◆ ASSIGNED TASK
Across the records below, how many lines include the string "blue"? Respond with the number only.

◆ SUPPLIED RECORDS
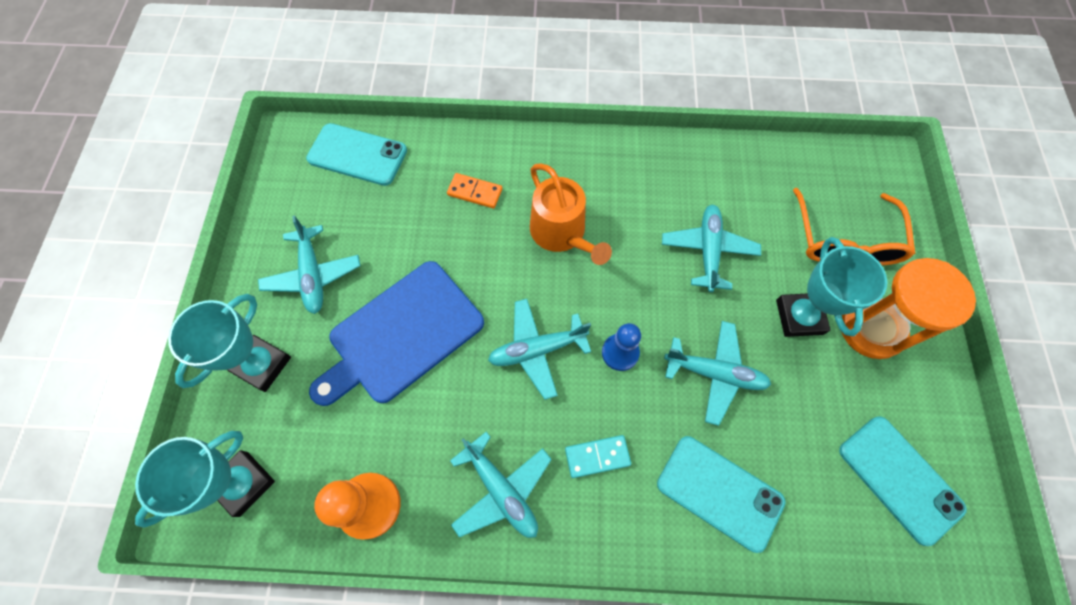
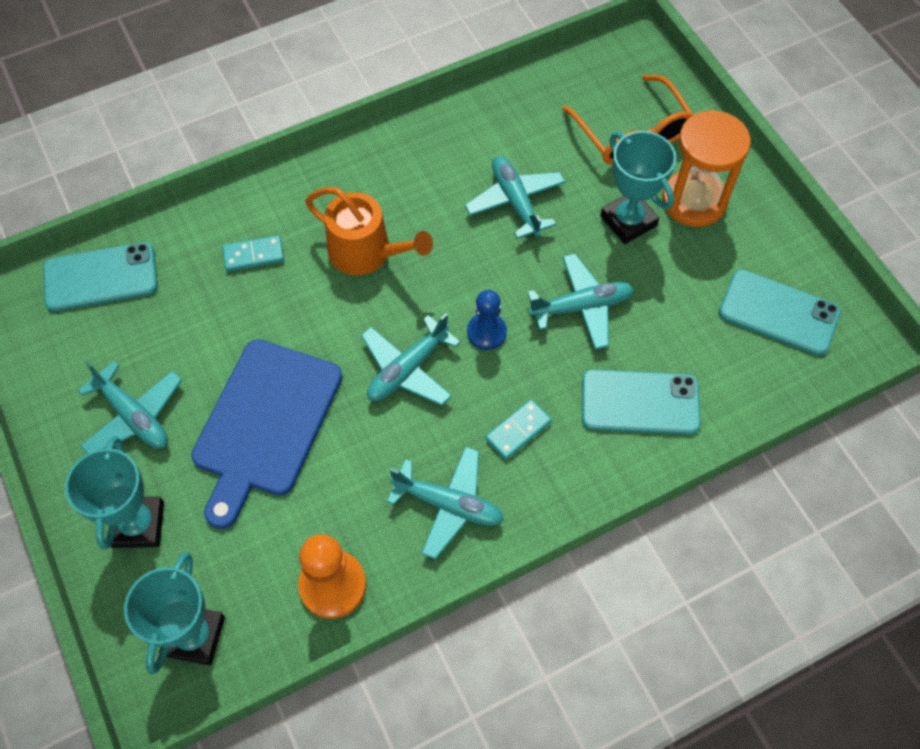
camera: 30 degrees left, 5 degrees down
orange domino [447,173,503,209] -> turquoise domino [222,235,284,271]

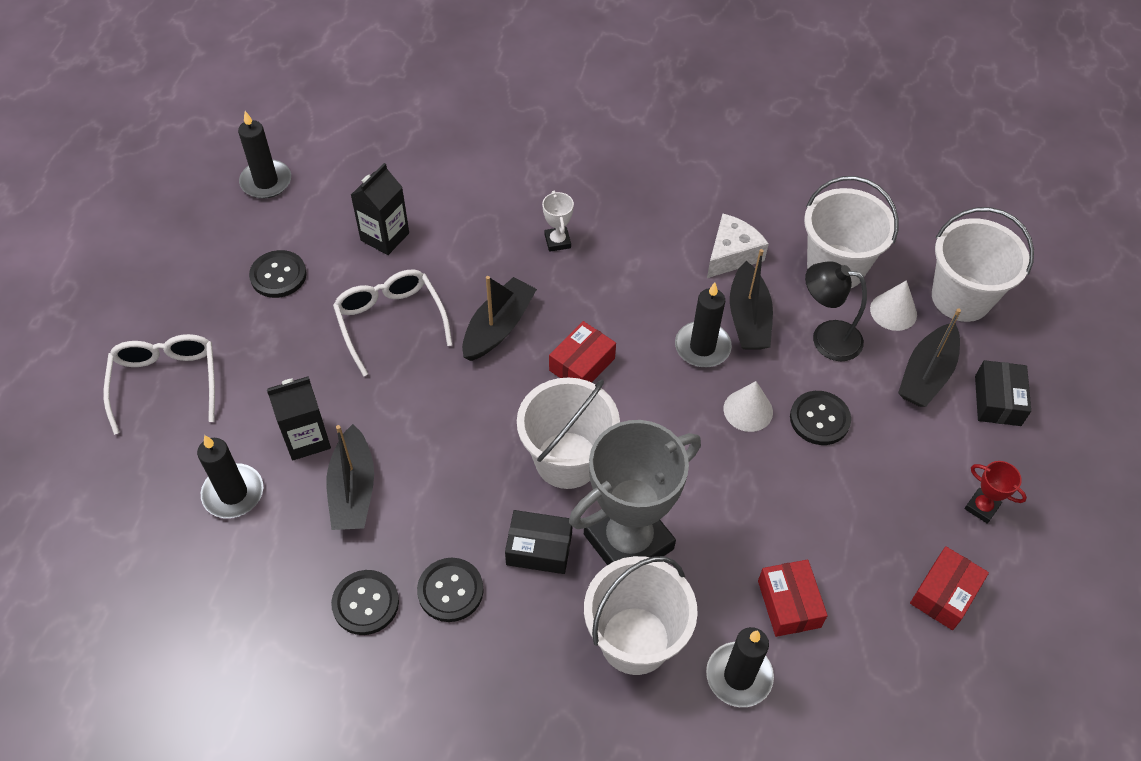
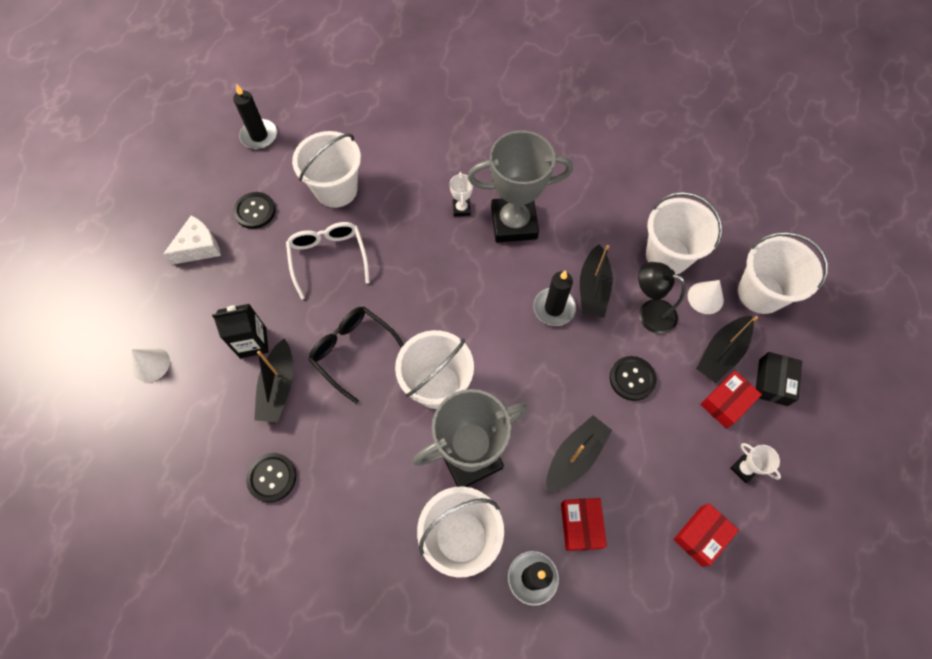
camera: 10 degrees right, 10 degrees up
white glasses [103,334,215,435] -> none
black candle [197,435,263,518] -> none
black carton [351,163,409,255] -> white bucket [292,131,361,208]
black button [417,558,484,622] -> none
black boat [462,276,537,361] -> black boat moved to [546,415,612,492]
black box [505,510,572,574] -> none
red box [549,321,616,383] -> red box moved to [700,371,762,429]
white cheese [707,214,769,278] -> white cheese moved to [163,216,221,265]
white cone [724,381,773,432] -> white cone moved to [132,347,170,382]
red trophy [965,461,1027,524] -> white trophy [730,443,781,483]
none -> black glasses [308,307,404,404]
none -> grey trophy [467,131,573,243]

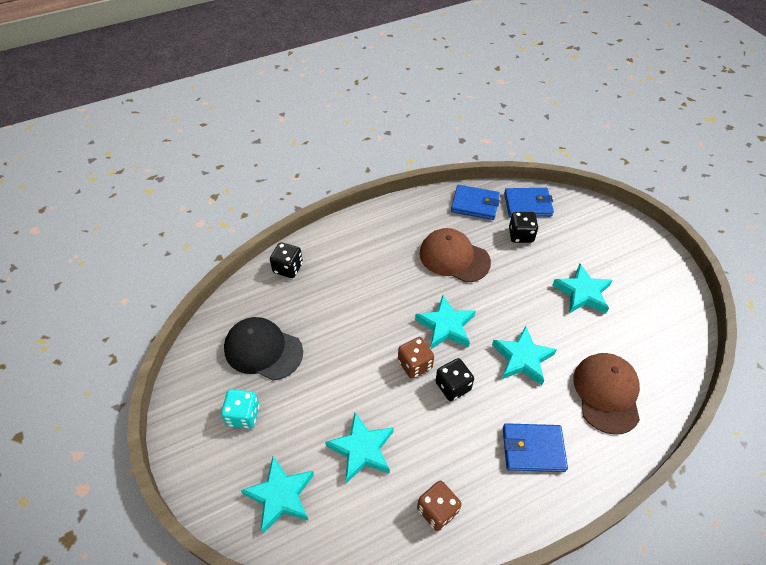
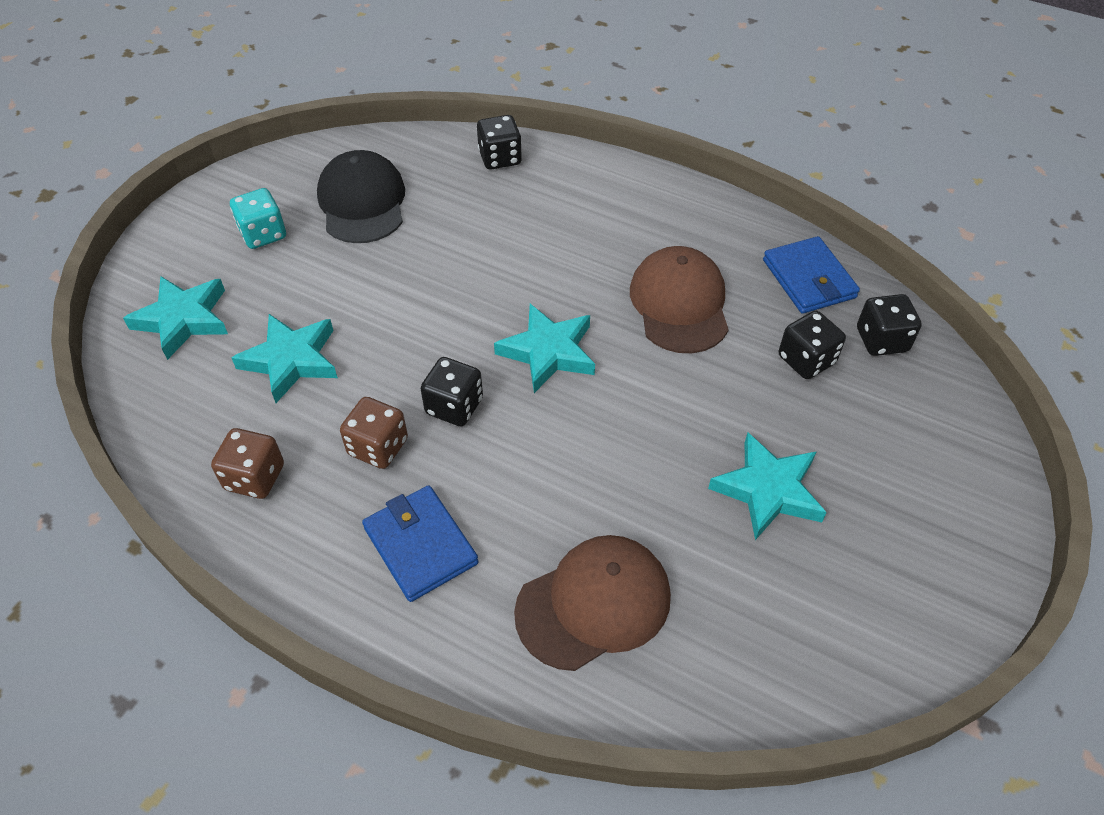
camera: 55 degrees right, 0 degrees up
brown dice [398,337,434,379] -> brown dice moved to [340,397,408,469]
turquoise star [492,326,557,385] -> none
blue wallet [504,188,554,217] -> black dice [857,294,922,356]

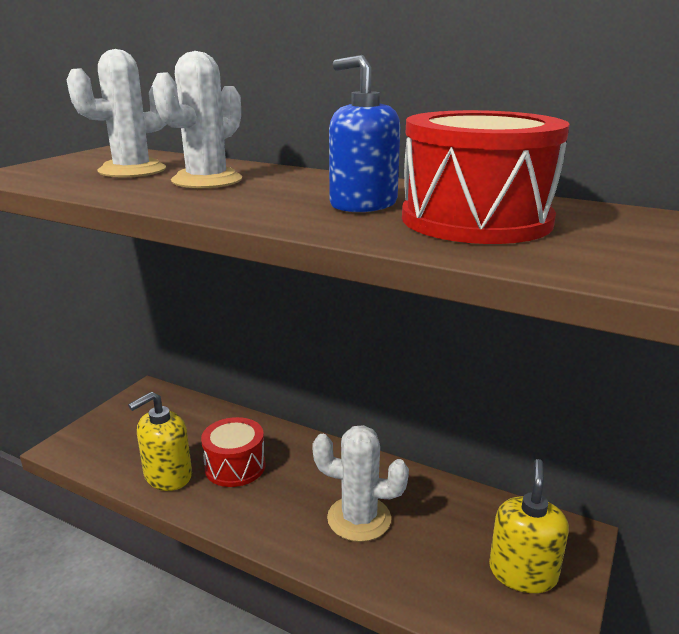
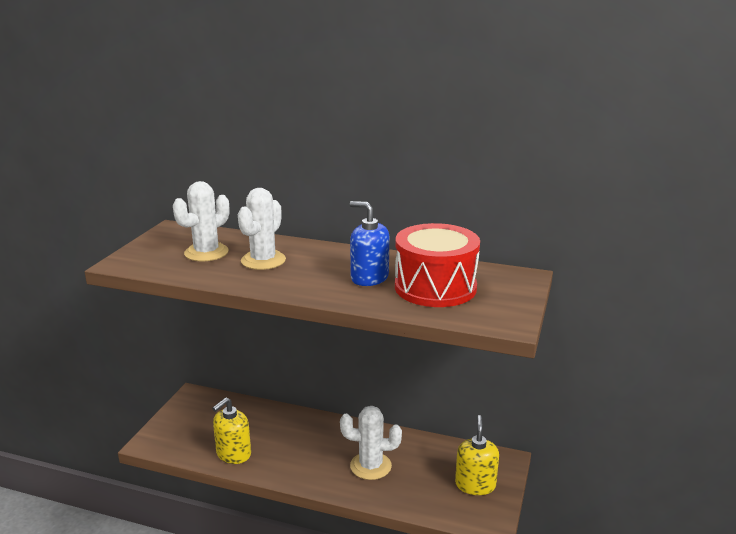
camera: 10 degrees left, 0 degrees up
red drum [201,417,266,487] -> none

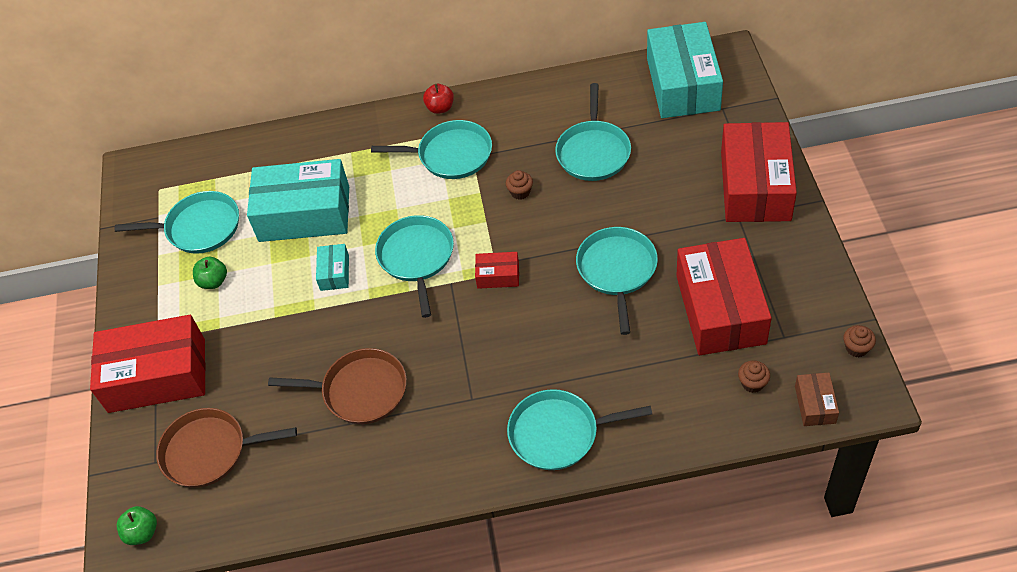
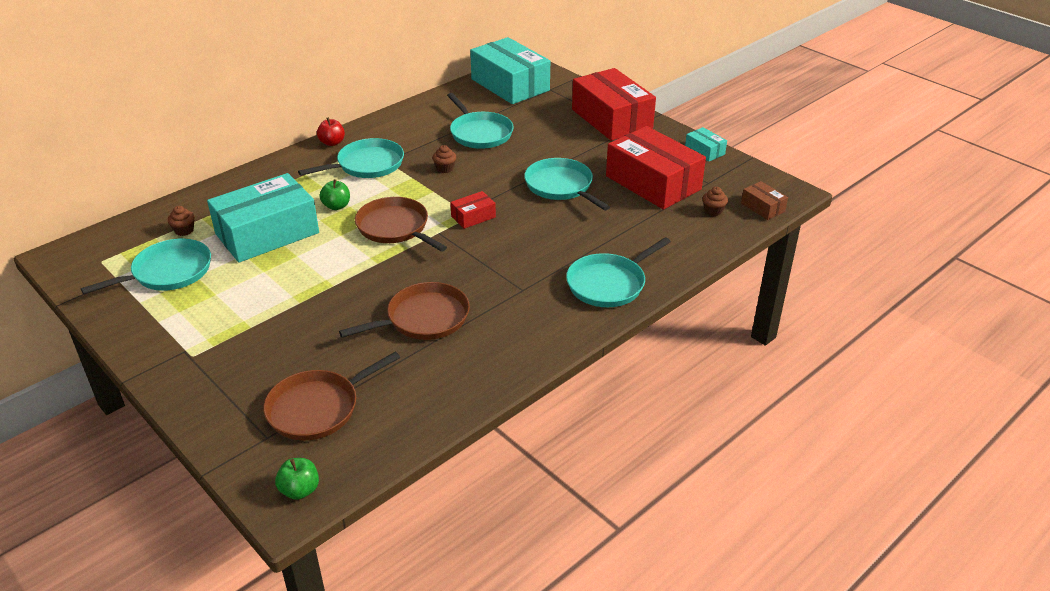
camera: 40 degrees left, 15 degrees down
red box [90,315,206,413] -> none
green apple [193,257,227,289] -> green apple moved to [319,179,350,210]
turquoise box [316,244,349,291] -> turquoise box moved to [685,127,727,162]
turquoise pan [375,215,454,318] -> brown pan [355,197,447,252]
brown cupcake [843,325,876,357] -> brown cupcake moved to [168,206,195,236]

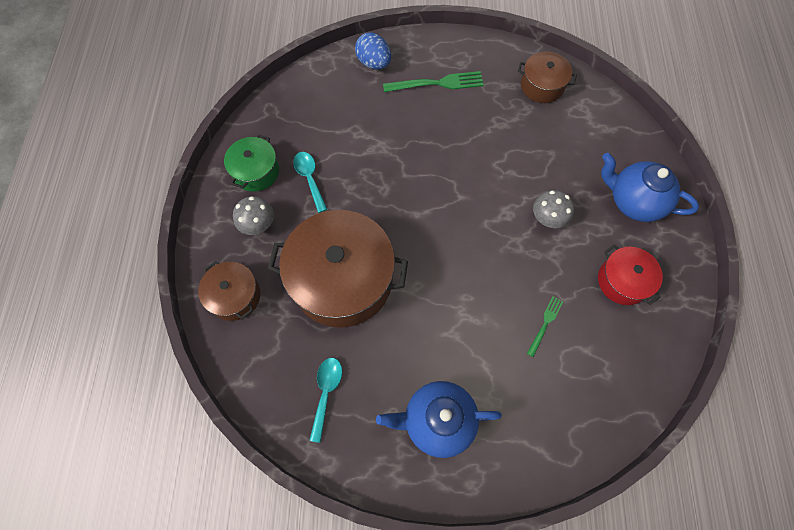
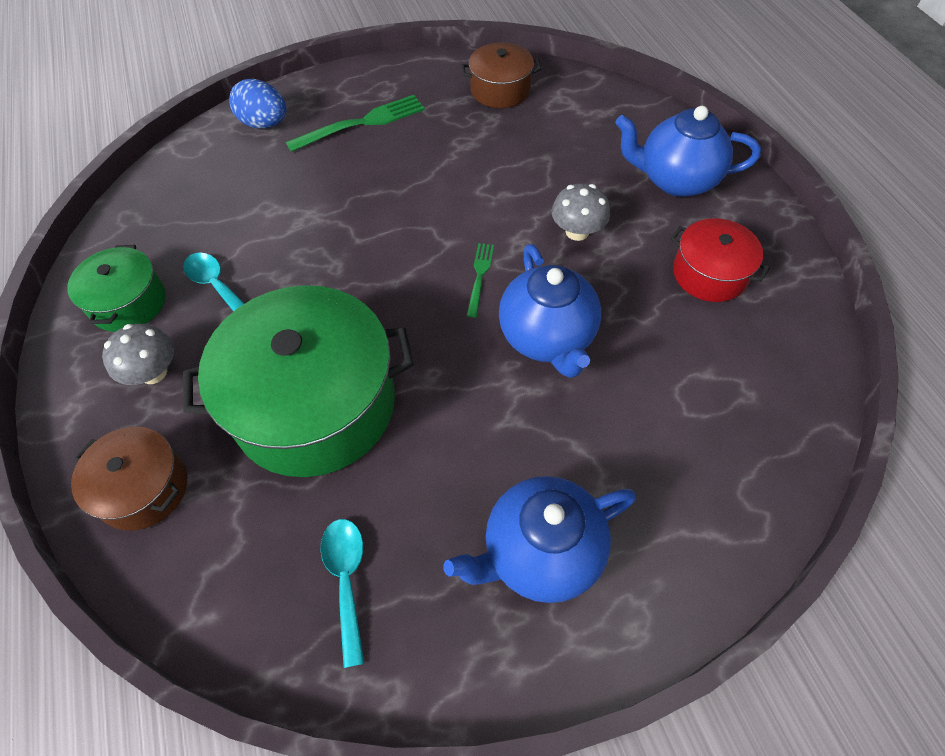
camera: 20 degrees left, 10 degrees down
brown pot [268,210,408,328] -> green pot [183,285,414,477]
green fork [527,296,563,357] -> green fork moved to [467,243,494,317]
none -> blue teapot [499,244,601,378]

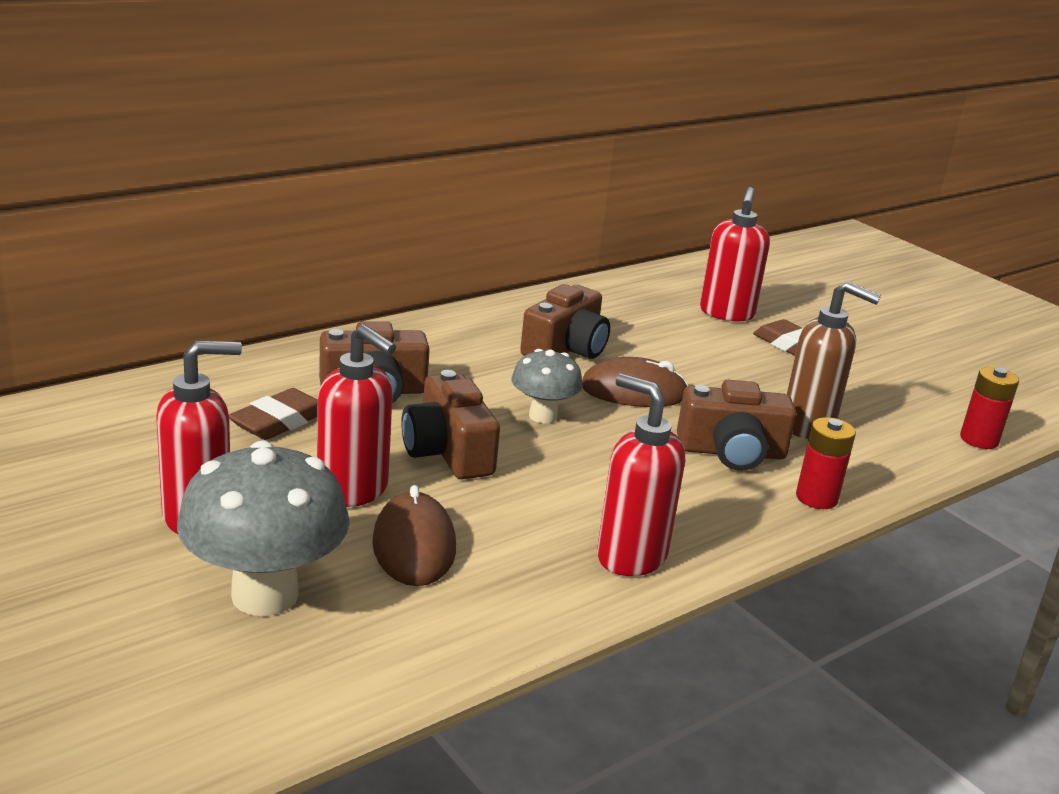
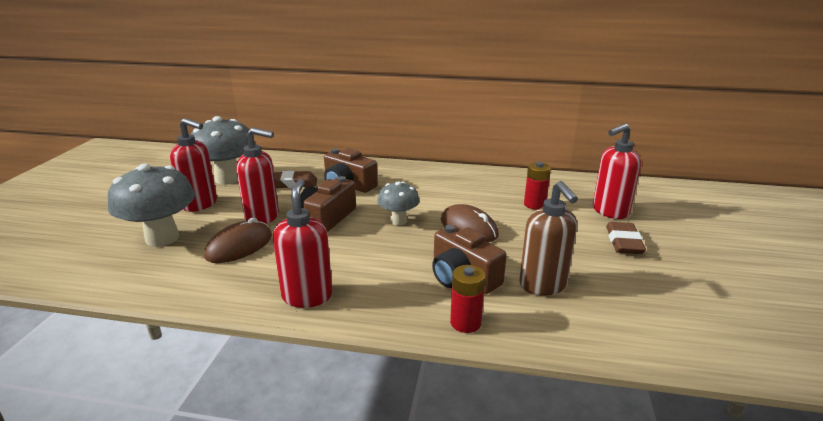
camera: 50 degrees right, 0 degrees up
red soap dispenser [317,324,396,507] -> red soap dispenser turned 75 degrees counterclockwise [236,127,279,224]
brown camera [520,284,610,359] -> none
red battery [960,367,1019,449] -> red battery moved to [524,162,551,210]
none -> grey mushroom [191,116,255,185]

◆ ANSWER TO THE PROBLEM
2